TASK ITEM
With the line containing "LUX pin SDA: SDA -> none" as the start and the line containing "RGB3 pin R: 12 -> 13" as the end, transcribe that span of the entries below exactly, including both.

DATASET RECORDS
──────────────────────────────

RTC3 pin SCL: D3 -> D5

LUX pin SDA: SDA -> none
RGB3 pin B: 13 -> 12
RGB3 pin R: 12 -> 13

──────────────────────────────

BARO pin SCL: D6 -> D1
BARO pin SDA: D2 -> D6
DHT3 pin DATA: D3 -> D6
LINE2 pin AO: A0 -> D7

──────────────────────────────

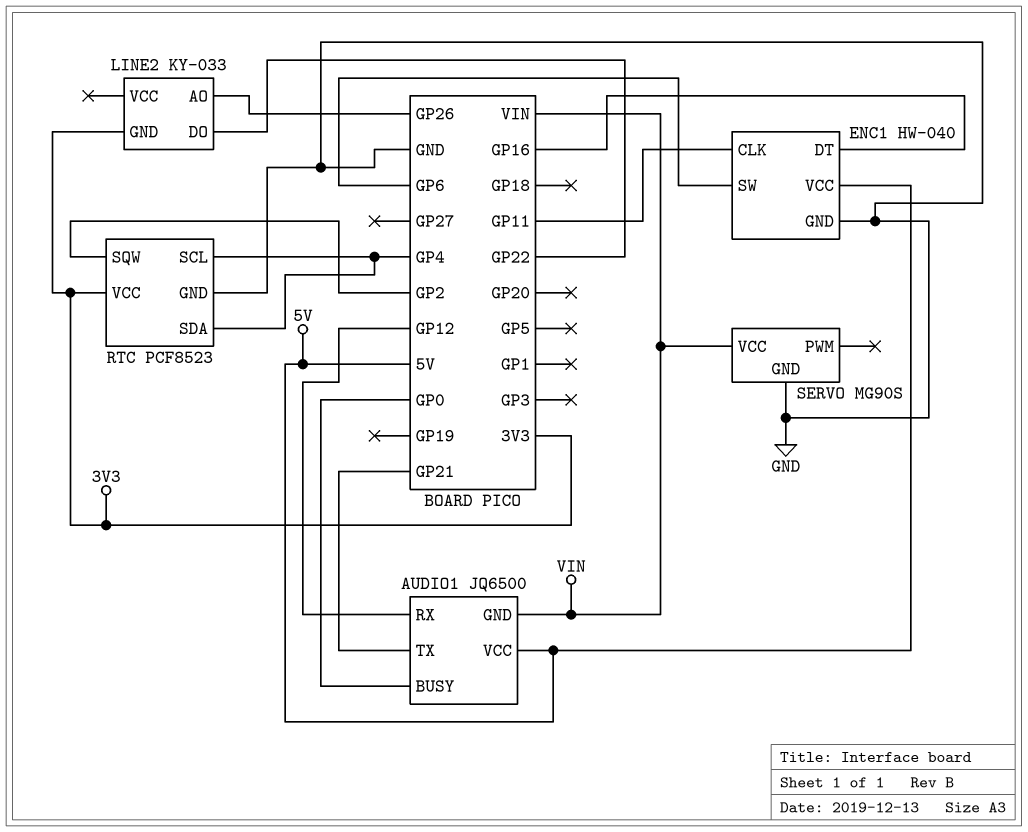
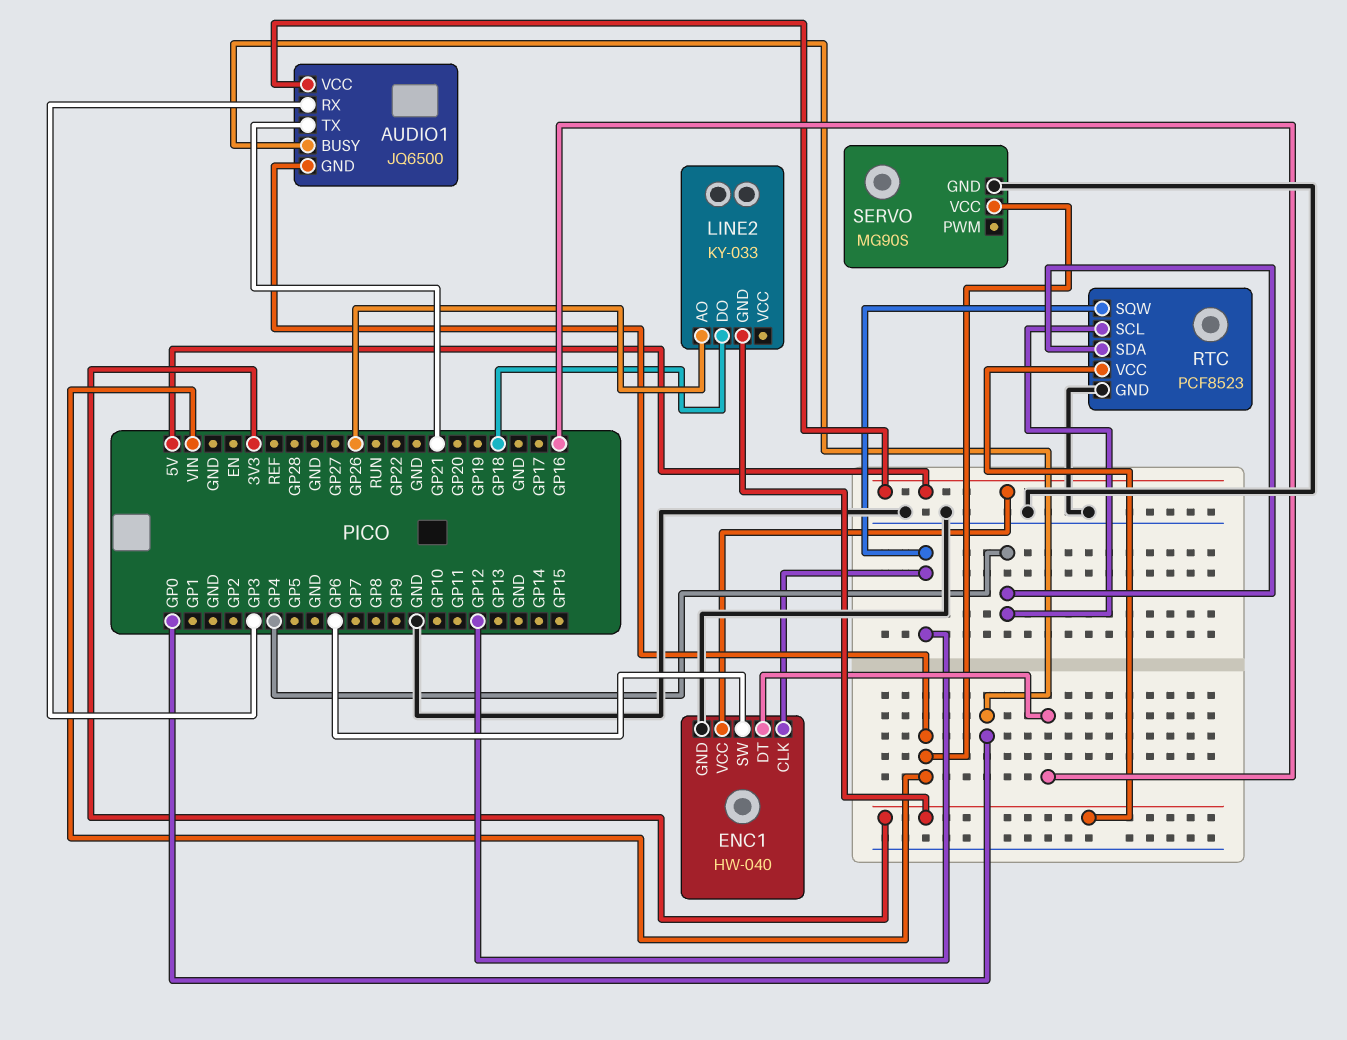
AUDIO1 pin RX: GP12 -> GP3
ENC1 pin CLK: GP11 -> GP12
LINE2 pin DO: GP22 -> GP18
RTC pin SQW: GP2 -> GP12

──────────────────────────────

SOLUTION FOR THIS PROBLEM
LUX pin SDA: SDA -> none
RGB3 pin B: 13 -> 12
RGB3 pin R: 12 -> 13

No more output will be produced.